## Work to be completed
Without the images, set down each entry exactly.

**********

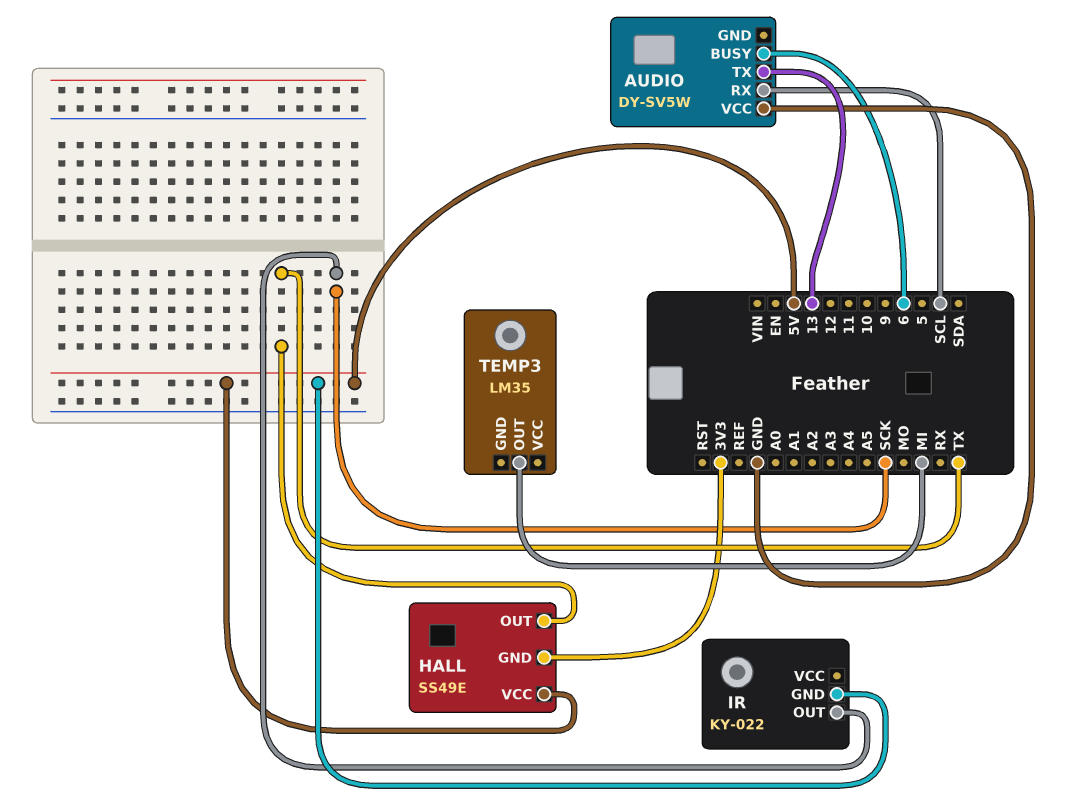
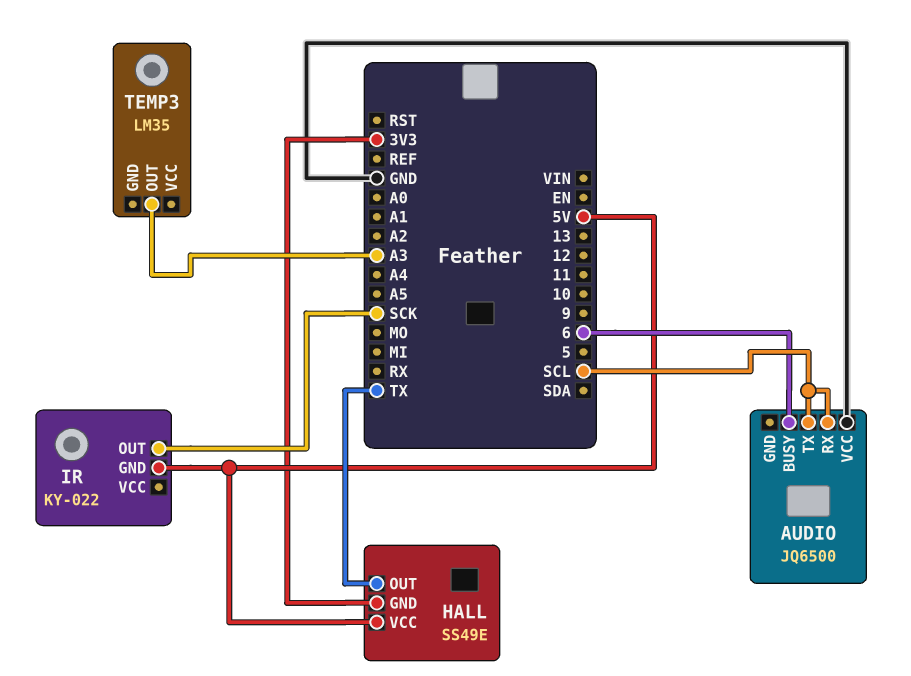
AUDIO: DY-SV5W -> JQ6500
AUDIO pin TX: 13 -> SCL
TEMP3 pin OUT: MI -> A3

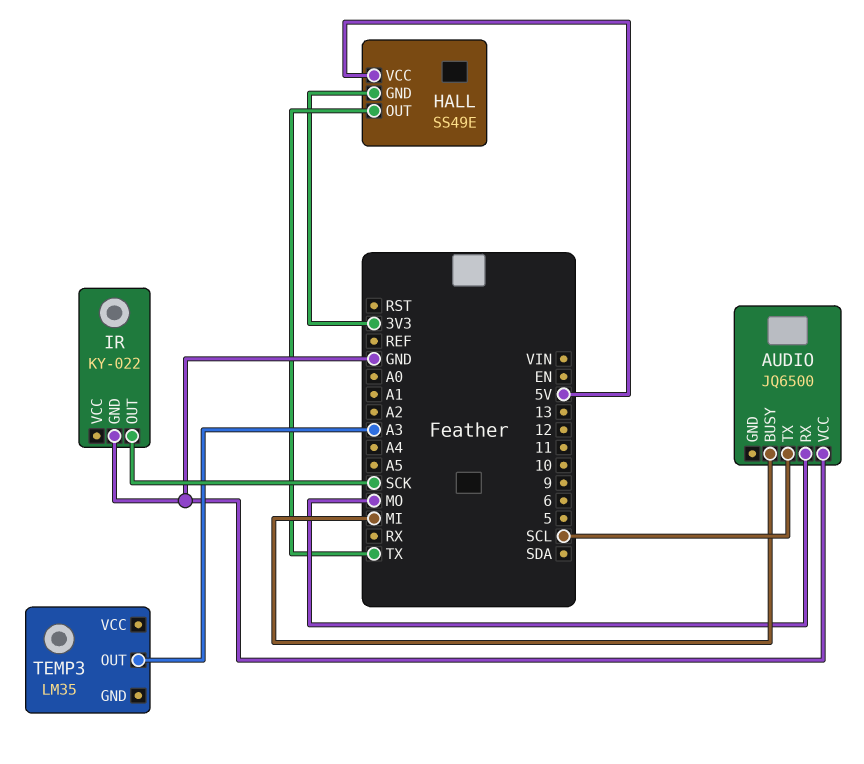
AUDIO pin BUSY: 6 -> MI
AUDIO pin RX: SCL -> MO
IR pin GND: 5V -> GND

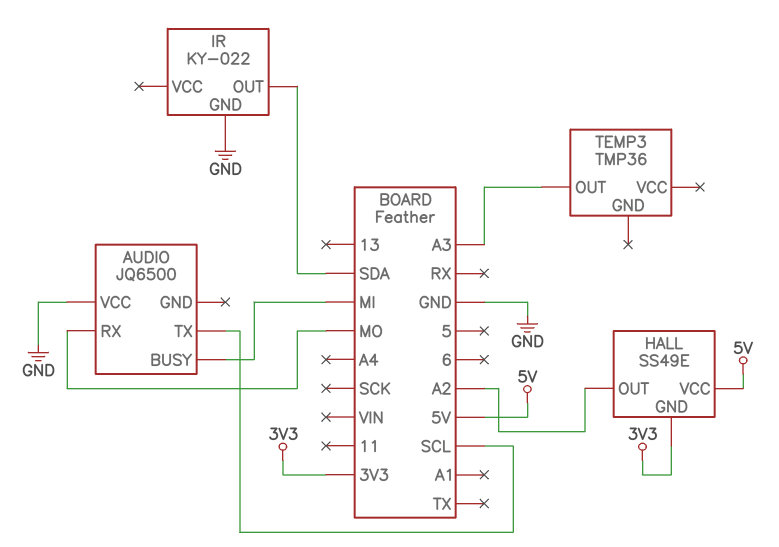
HALL pin OUT: TX -> A2
IR pin OUT: SCK -> SDA
TEMP3: LM35 -> TMP36

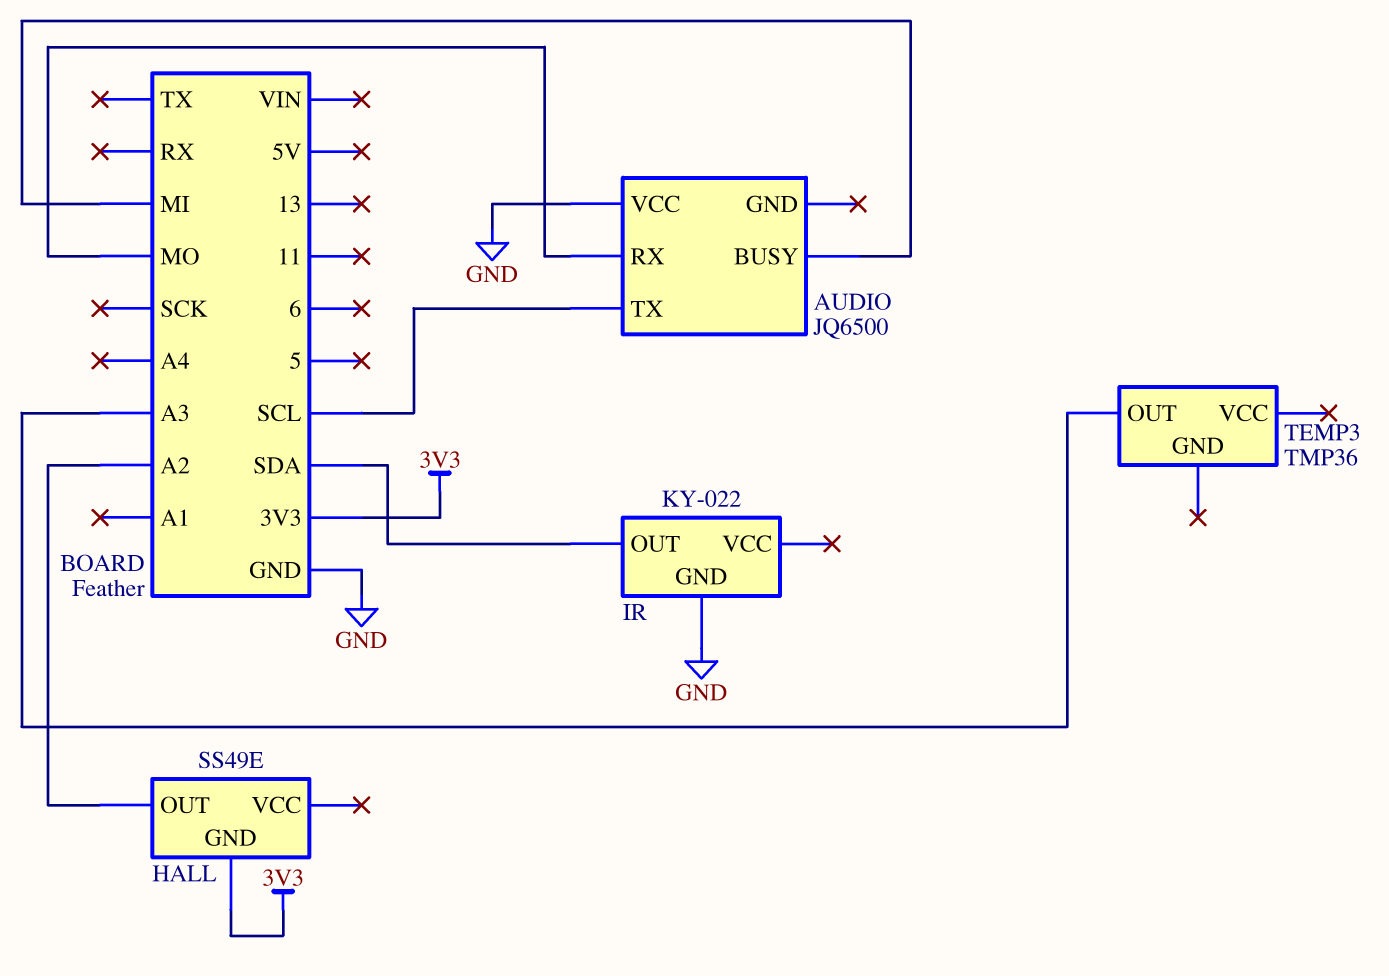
HALL pin VCC: 5V -> none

**********

## Completed task
AUDIO: DY-SV5W -> JQ6500
AUDIO pin TX: 13 -> SCL
TEMP3 pin OUT: MI -> A3

AUDIO pin BUSY: 6 -> MI
AUDIO pin RX: SCL -> MO
IR pin GND: 5V -> GND

HALL pin OUT: TX -> A2
IR pin OUT: SCK -> SDA
TEMP3: LM35 -> TMP36

HALL pin VCC: 5V -> none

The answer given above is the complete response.